> [RECORDS SUPPLIED]
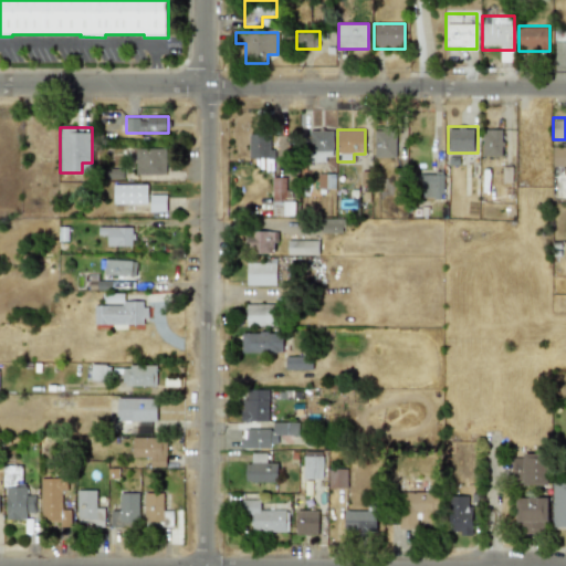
[(483,156),(502,156),(502,129),(483,129),(483,156)]
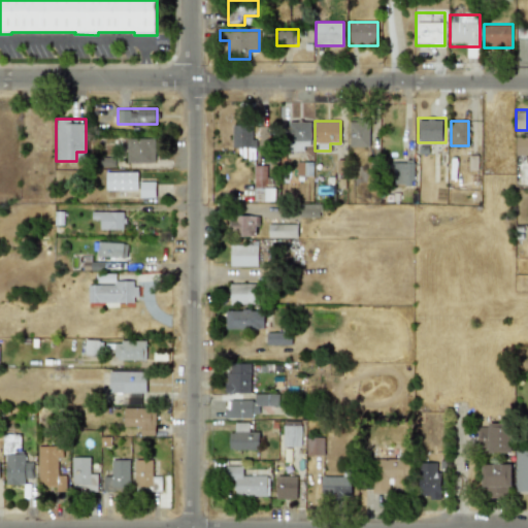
[(286,122),(286,149),(309,149),(309,122),(286,122)]
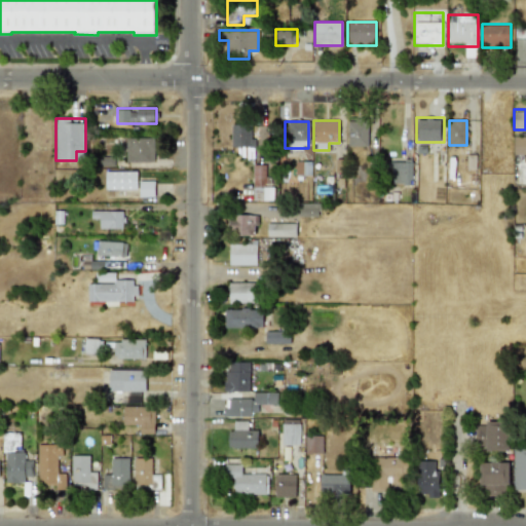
[(368,147),(368,123),(347,123),(347,147),(368,147)]
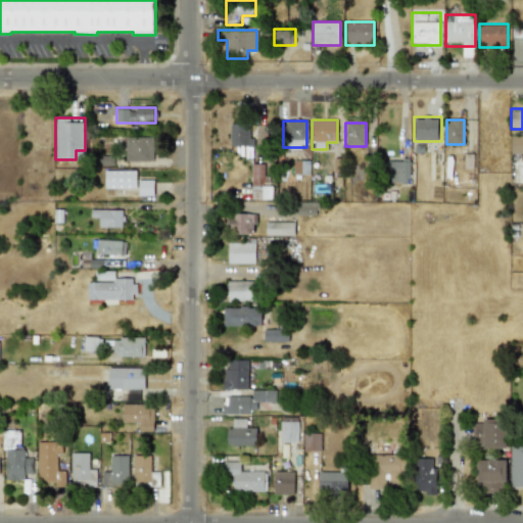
[(250,124),(230,124),(230,147),(250,147),(250,124)]
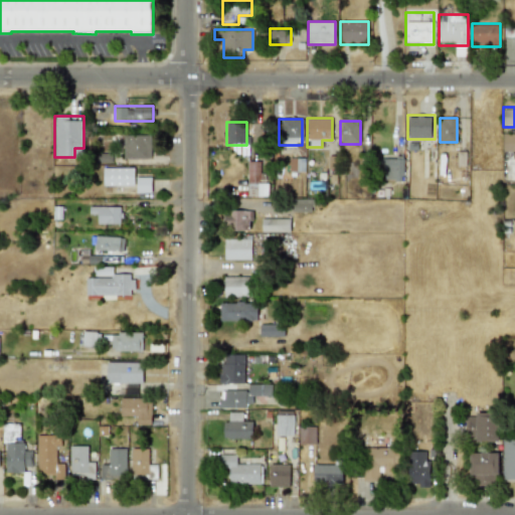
[(514,151),(514,134),(503,134),(503,151),(514,151)]
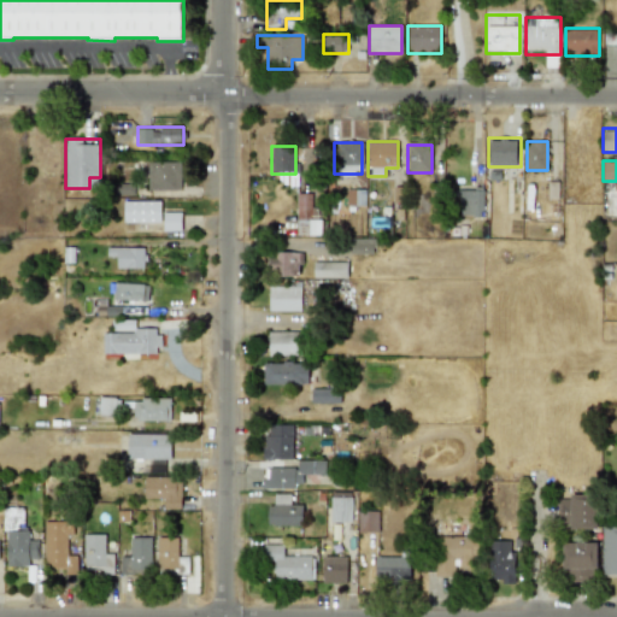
[(147,191),(181,191),(181,162),(147,162),(147,191)]
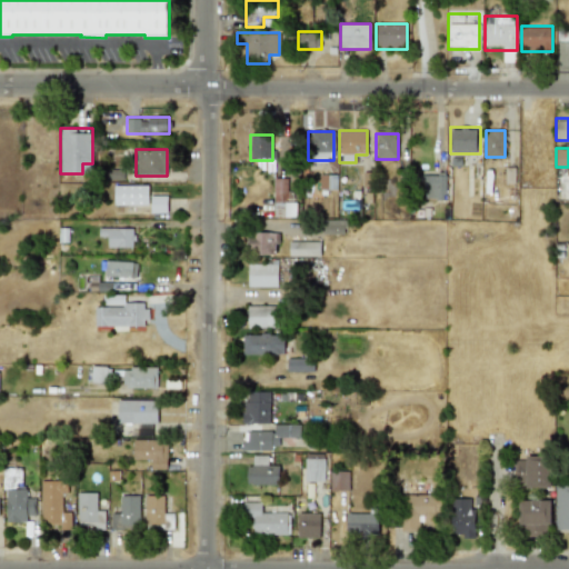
[(420,198),(446,198),(446,175),(420,175),(420,198)]
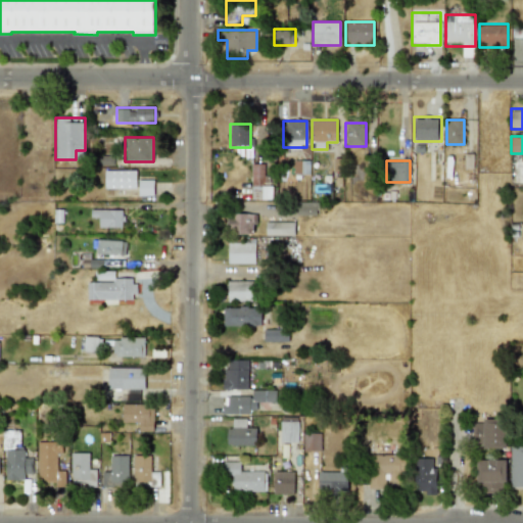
[(250,199),(270,199),(270,176),(264,176),(264,163),(251,163),(250,199)]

> [PROBLEM] Set down every entry above exactly as written, but skip the pictures.

> [ANSWER SECTION]
[(483,156),(502,156),(502,129),(483,129),(483,156)]
[(286,122),(286,149),(309,149),(309,122),(286,122)]
[(368,147),(368,123),(347,123),(347,147),(368,147)]
[(250,124),(230,124),(230,147),(250,147),(250,124)]
[(514,151),(514,134),(503,134),(503,151),(514,151)]
[(147,191),(181,191),(181,162),(147,162),(147,191)]
[(420,198),(446,198),(446,175),(420,175),(420,198)]
[(250,199),(270,199),(270,176),(264,176),(264,163),(251,163),(250,199)]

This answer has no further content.